→ **TASK**
Leave out every picture, and return exactly the lines from the line containing "none -> black brick C4 level 2" through the end of the records below, both inclusive.

→ **Scene edit records**
[Start of Attachment]

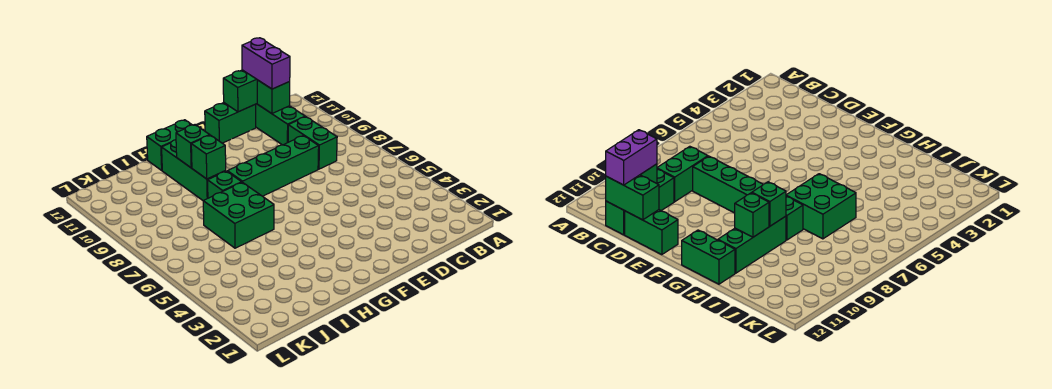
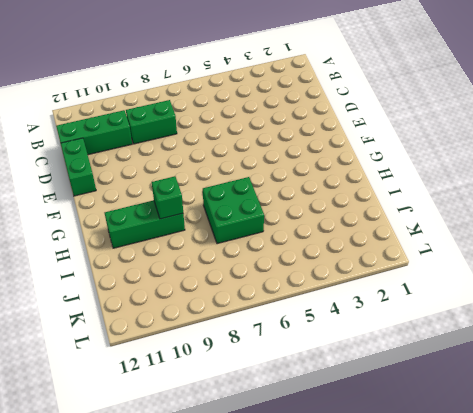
none -> green brick D8:G8 level 1
none -> green brick G12:H12 level 1
none -> green brick H8 level 1

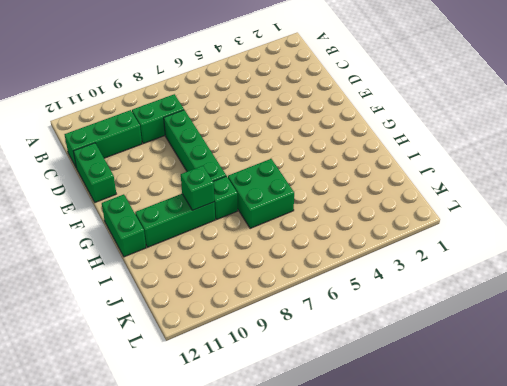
none -> green brick C11 level 2
none -> green brick C12:D12 level 2
none -> green brick H10 level 2

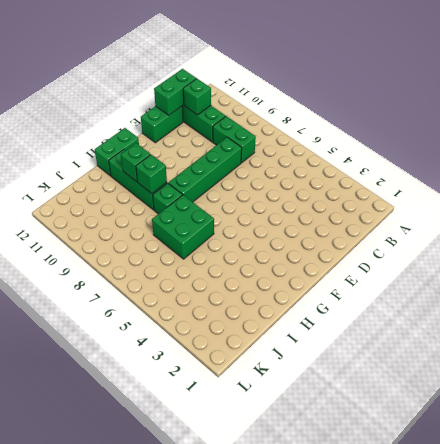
none -> purple brick C11:C12 level 3

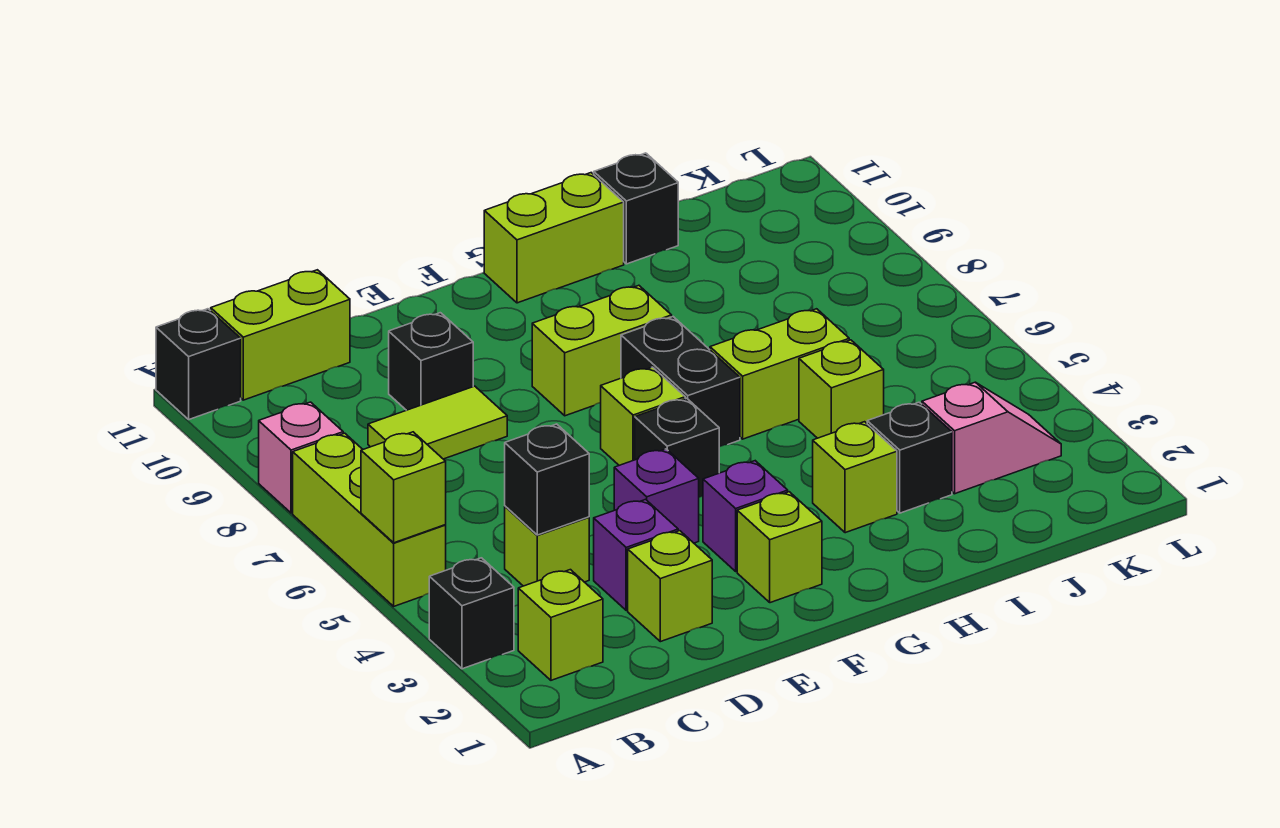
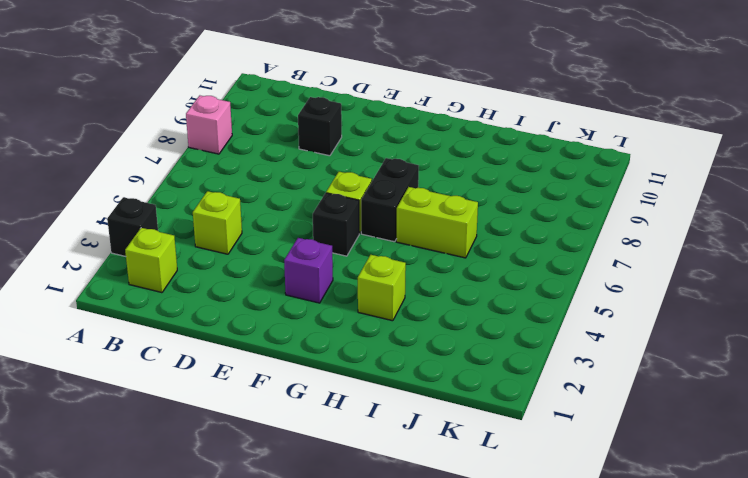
none -> lime brick A5:A7 level 1
none -> black brick A11 level 1
none -> lime brick B11:C11 level 1

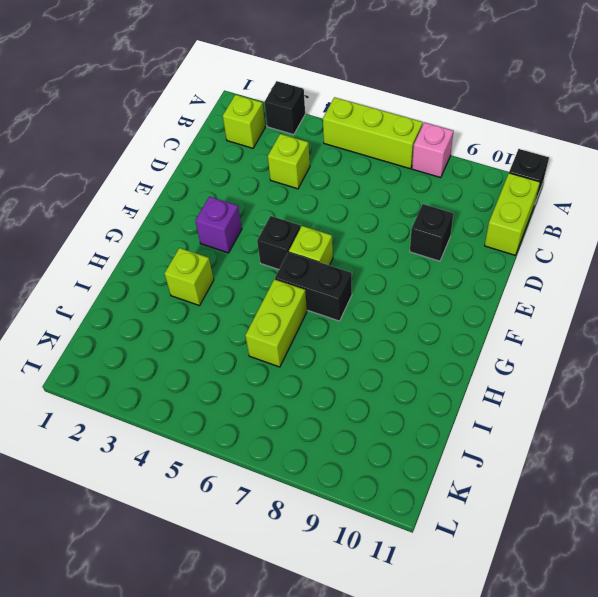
none -> lime tile C8:D8 level 1
none -> lime brick D2 level 1
none -> purple brick D3 level 1

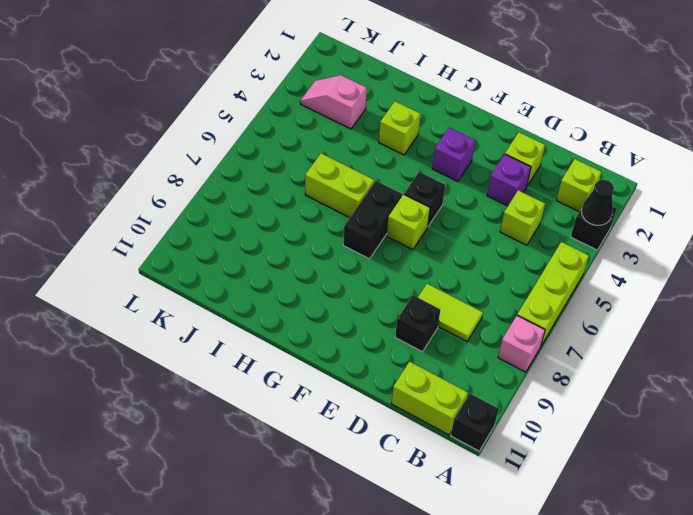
black cone A3 level 2 -> none
none -> purple brick E4 level 1
none -> lime brick F2 level 1
none -> lime brick F8:G8 level 1

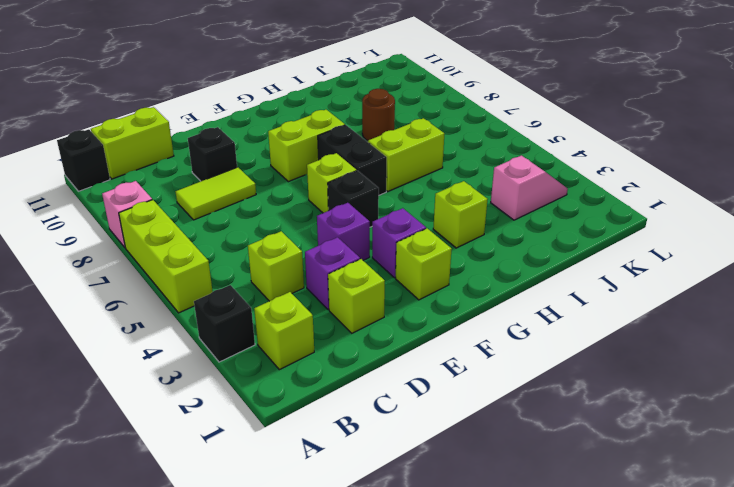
brown round brick I8 level 1 -> none
none -> lime brick G11:H11 level 1
none -> black brick I3 level 1
none -> lime brick I5 level 1

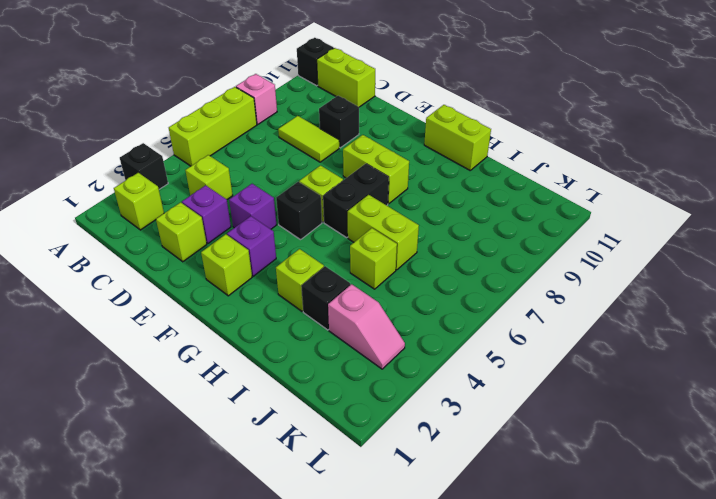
none -> black brick I11 level 1
none -> lime brick A5 level 2
none -> black brick C4 level 2

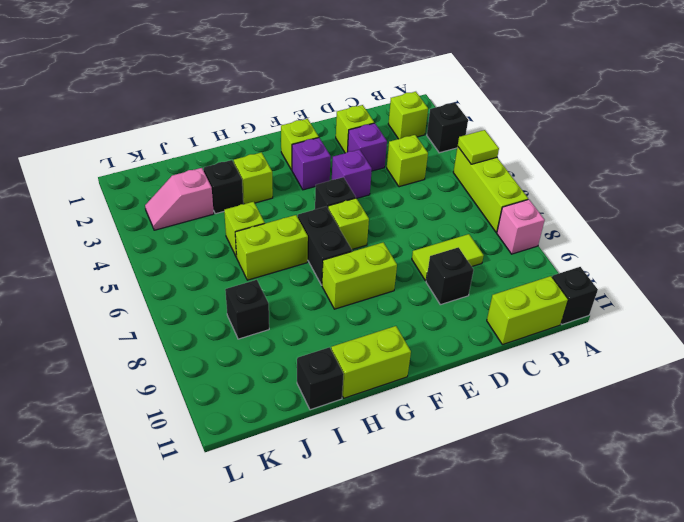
lime tile A5 level 2 -> lime brick A5 level 2
black brick J8 level 1 -> black brick C4 level 2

[End of Attachment]

→ **WRITTEN ANSWER**
none -> black brick C4 level 2

lime tile A5 level 2 -> lime brick A5 level 2
black brick J8 level 1 -> black brick C4 level 2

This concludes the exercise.